### Dataset content
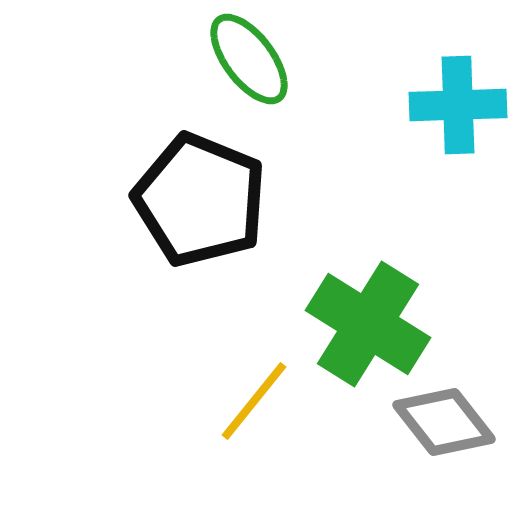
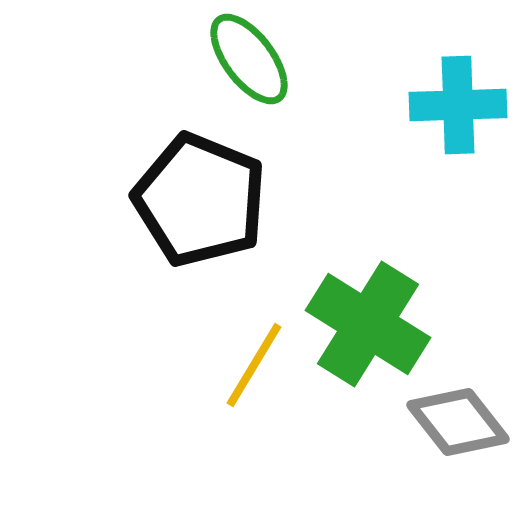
yellow line: moved 36 px up; rotated 8 degrees counterclockwise
gray diamond: moved 14 px right
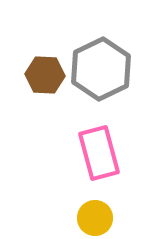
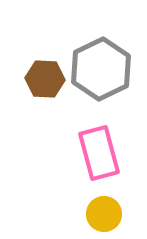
brown hexagon: moved 4 px down
yellow circle: moved 9 px right, 4 px up
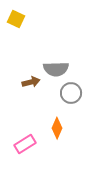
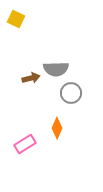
brown arrow: moved 4 px up
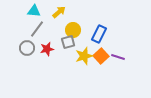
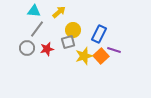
purple line: moved 4 px left, 7 px up
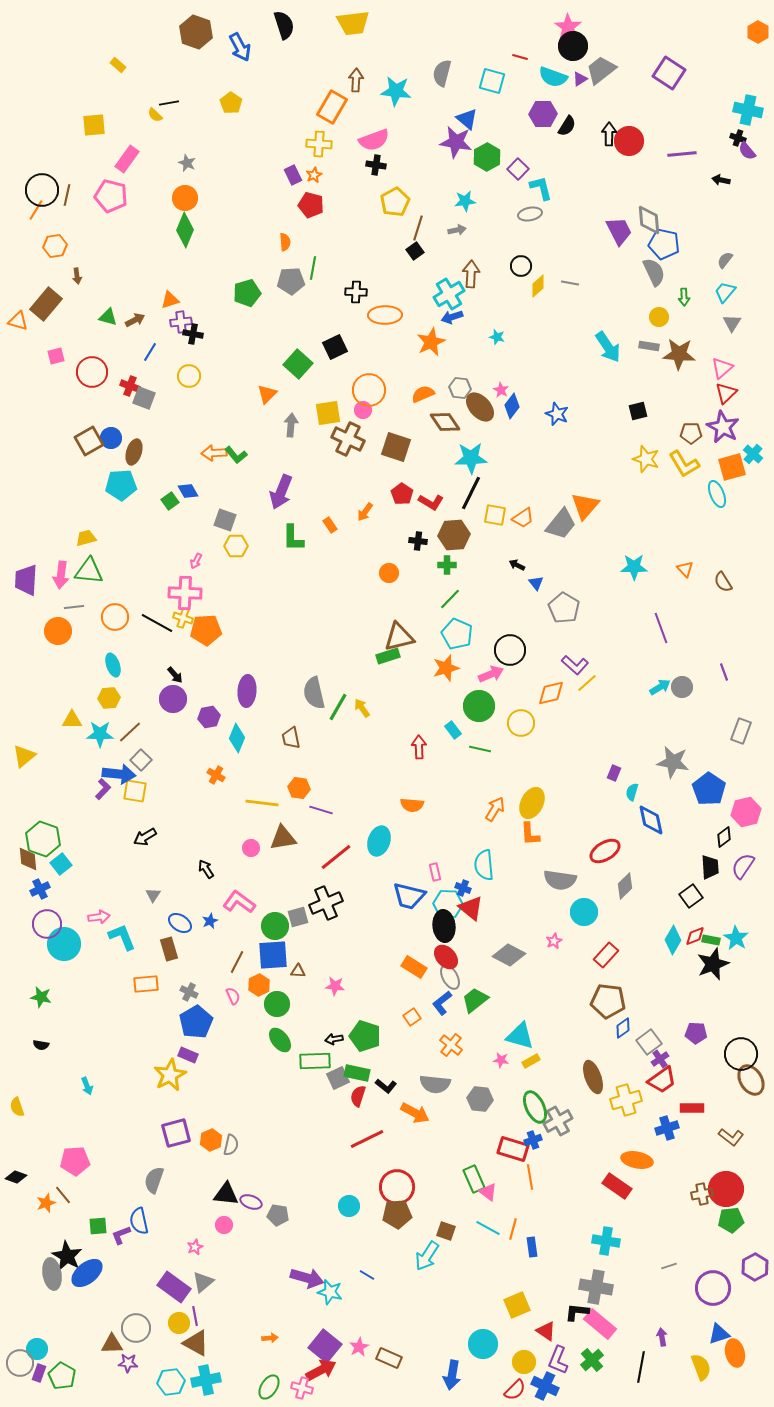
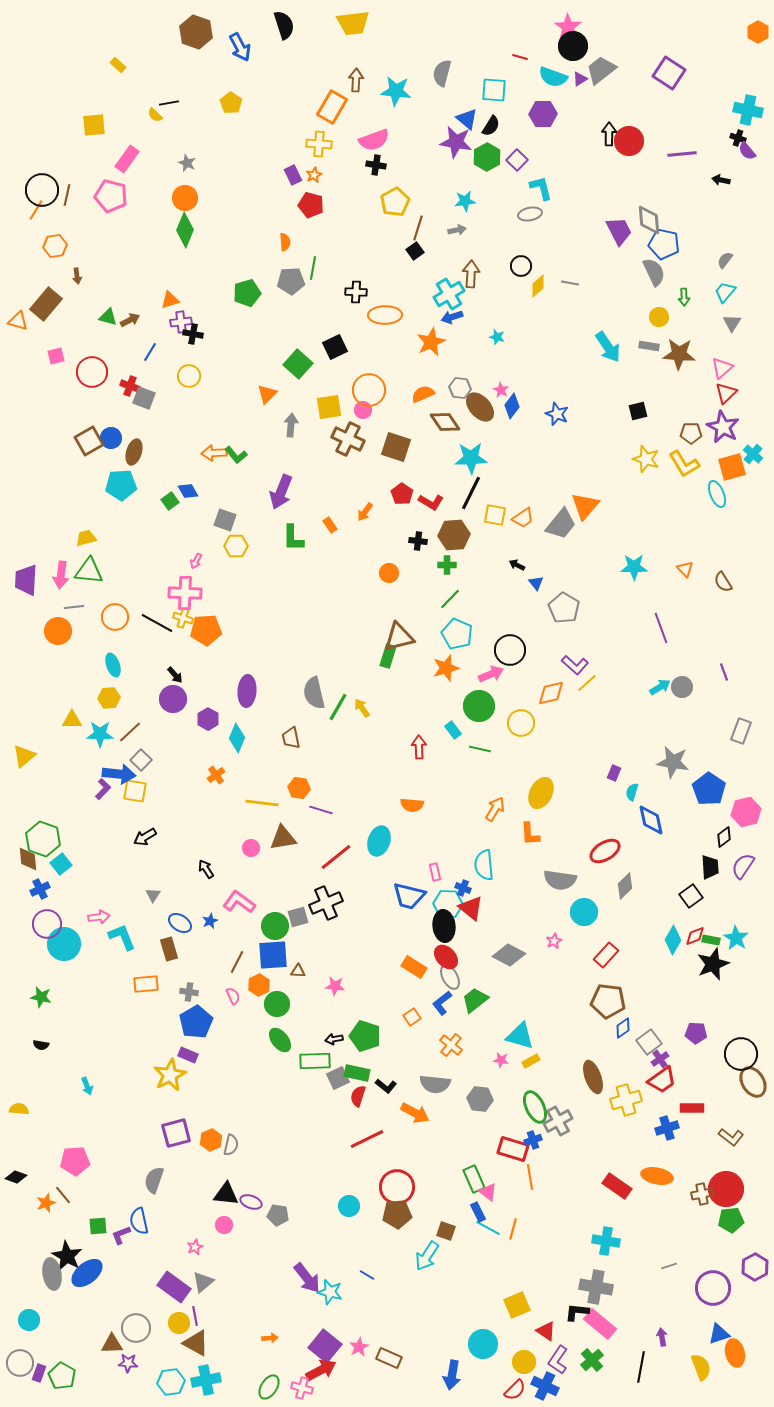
cyan square at (492, 81): moved 2 px right, 9 px down; rotated 12 degrees counterclockwise
black semicircle at (567, 126): moved 76 px left
purple square at (518, 169): moved 1 px left, 9 px up
brown arrow at (135, 320): moved 5 px left
yellow square at (328, 413): moved 1 px right, 6 px up
green rectangle at (388, 656): rotated 55 degrees counterclockwise
purple hexagon at (209, 717): moved 1 px left, 2 px down; rotated 20 degrees counterclockwise
orange cross at (216, 775): rotated 24 degrees clockwise
yellow ellipse at (532, 803): moved 9 px right, 10 px up
gray cross at (189, 992): rotated 18 degrees counterclockwise
brown ellipse at (751, 1080): moved 2 px right, 2 px down
yellow semicircle at (17, 1107): moved 2 px right, 2 px down; rotated 114 degrees clockwise
orange ellipse at (637, 1160): moved 20 px right, 16 px down
blue rectangle at (532, 1247): moved 54 px left, 35 px up; rotated 18 degrees counterclockwise
purple arrow at (307, 1278): rotated 36 degrees clockwise
cyan circle at (37, 1349): moved 8 px left, 29 px up
purple L-shape at (558, 1360): rotated 12 degrees clockwise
######
_What needs to be done_. Copy out every line of the items above word for word, leaving out the pictures.

_Output of the task_.
yellow line: moved 36 px up; rotated 8 degrees counterclockwise
gray diamond: moved 14 px right
brown hexagon: moved 4 px down
yellow circle: moved 9 px right, 4 px up
brown arrow: moved 4 px up
purple line: moved 4 px left, 7 px up
cyan square at (492, 81): moved 2 px right, 9 px down; rotated 12 degrees counterclockwise
black semicircle at (567, 126): moved 76 px left
purple square at (518, 169): moved 1 px left, 9 px up
brown arrow at (135, 320): moved 5 px left
yellow square at (328, 413): moved 1 px right, 6 px up
green rectangle at (388, 656): rotated 55 degrees counterclockwise
purple hexagon at (209, 717): moved 1 px left, 2 px down; rotated 20 degrees counterclockwise
orange cross at (216, 775): rotated 24 degrees clockwise
yellow ellipse at (532, 803): moved 9 px right, 10 px up
gray cross at (189, 992): rotated 18 degrees counterclockwise
brown ellipse at (751, 1080): moved 2 px right, 2 px down
yellow semicircle at (17, 1107): moved 2 px right, 2 px down; rotated 114 degrees clockwise
orange ellipse at (637, 1160): moved 20 px right, 16 px down
blue rectangle at (532, 1247): moved 54 px left, 35 px up; rotated 18 degrees counterclockwise
purple arrow at (307, 1278): rotated 36 degrees clockwise
cyan circle at (37, 1349): moved 8 px left, 29 px up
purple L-shape at (558, 1360): rotated 12 degrees clockwise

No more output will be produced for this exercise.